_TASK GOAL_
Scan the data below and pick out the lines containing the word "degrees".

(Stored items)
● ● ●
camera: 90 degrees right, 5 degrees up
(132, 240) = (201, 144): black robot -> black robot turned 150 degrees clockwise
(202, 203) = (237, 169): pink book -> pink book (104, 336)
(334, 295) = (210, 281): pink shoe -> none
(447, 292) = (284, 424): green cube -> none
● ● ●
_RESULT_
camera: 90 degrees right, 5 degrees up
(132, 240) = (201, 144): black robot -> black robot turned 150 degrees clockwise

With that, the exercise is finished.